__Coordinate-based change listings__.

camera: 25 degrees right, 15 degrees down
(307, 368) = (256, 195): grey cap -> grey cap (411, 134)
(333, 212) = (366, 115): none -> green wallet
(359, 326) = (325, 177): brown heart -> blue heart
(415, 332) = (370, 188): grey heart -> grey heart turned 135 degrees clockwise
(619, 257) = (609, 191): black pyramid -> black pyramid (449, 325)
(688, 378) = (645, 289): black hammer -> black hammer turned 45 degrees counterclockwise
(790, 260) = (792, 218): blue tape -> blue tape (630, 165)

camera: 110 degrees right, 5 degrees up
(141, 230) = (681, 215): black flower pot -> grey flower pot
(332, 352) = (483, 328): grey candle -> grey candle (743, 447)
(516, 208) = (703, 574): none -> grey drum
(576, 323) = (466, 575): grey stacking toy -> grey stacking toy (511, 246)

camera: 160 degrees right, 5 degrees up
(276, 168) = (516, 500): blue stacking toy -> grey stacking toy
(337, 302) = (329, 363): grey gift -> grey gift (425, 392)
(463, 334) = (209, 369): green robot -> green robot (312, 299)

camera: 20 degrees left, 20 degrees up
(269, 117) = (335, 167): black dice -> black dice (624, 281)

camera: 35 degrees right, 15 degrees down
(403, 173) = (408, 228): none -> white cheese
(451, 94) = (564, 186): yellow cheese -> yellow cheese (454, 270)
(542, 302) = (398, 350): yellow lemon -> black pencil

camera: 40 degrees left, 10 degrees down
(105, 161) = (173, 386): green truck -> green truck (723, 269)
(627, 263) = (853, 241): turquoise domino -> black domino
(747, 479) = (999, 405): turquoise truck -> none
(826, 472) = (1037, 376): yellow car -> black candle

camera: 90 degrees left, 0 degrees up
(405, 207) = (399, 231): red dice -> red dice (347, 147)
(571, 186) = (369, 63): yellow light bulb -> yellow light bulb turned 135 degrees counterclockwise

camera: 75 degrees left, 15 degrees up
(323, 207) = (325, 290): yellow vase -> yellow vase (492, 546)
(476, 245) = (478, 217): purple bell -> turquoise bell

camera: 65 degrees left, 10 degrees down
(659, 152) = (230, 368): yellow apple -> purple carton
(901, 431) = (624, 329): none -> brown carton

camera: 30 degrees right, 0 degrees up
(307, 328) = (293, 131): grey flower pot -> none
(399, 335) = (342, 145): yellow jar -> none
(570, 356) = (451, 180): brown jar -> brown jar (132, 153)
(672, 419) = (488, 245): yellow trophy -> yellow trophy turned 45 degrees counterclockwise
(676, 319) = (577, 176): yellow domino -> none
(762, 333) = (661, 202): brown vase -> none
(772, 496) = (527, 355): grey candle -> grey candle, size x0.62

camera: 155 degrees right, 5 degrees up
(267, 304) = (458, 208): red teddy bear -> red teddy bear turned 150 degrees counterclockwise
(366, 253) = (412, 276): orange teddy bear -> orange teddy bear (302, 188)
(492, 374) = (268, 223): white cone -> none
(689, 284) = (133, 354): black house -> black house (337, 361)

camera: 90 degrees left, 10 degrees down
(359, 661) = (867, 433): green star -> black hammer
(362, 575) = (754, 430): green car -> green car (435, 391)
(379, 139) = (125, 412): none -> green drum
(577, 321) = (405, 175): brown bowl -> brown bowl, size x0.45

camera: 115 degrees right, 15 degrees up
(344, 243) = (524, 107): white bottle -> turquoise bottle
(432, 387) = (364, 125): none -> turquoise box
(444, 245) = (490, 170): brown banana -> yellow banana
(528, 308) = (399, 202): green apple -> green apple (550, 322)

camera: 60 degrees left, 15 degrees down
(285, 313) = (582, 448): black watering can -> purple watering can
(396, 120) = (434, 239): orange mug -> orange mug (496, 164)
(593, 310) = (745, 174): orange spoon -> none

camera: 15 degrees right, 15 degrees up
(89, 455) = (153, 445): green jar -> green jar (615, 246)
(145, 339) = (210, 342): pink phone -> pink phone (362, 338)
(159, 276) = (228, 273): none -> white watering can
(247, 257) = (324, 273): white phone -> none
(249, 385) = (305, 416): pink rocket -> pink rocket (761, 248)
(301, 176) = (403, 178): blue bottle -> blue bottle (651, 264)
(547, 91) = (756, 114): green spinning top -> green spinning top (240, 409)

__Instructions for the task__.
Transcribe the records above exactly, from the opening line down to and including the line with "(516, 208) = (703, 574): none -> grey drum".

__Answer section__.
camera: 25 degrees right, 15 degrees down
(307, 368) = (256, 195): grey cap -> grey cap (411, 134)
(333, 212) = (366, 115): none -> green wallet
(359, 326) = (325, 177): brown heart -> blue heart
(415, 332) = (370, 188): grey heart -> grey heart turned 135 degrees clockwise
(619, 257) = (609, 191): black pyramid -> black pyramid (449, 325)
(688, 378) = (645, 289): black hammer -> black hammer turned 45 degrees counterclockwise
(790, 260) = (792, 218): blue tape -> blue tape (630, 165)

camera: 110 degrees right, 5 degrees up
(141, 230) = (681, 215): black flower pot -> grey flower pot
(332, 352) = (483, 328): grey candle -> grey candle (743, 447)
(516, 208) = (703, 574): none -> grey drum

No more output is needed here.